Source records:
···
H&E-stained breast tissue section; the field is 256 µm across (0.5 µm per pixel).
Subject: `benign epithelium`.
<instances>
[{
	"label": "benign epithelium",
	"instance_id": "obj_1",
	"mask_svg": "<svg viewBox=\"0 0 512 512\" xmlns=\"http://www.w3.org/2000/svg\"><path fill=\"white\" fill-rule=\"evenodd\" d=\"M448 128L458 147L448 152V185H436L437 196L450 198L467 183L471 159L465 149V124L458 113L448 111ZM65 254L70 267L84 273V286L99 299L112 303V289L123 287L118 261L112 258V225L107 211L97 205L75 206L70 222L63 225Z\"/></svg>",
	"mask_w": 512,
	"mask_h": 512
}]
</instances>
···
**Aim of the exercise:**
Set down all of the records shown above once more, exactly.

**Expected answer:**
H&E-stained breast tissue section; the field is 256 µm across (0.5 µm per pixel).
Subject: `benign epithelium`.
<instances>
[{
	"label": "benign epithelium",
	"instance_id": "obj_1",
	"mask_svg": "<svg viewBox=\"0 0 512 512\" xmlns=\"http://www.w3.org/2000/svg\"><path fill=\"white\" fill-rule=\"evenodd\" d=\"M448 128L458 147L448 152V185H436L437 196L450 198L467 183L471 159L465 149V124L458 113L448 111ZM65 254L70 267L84 273V286L99 299L112 303V289L123 287L118 261L112 258V225L107 211L97 205L75 206L70 222L63 225Z\"/></svg>",
	"mask_w": 512,
	"mask_h": 512
}]
</instances>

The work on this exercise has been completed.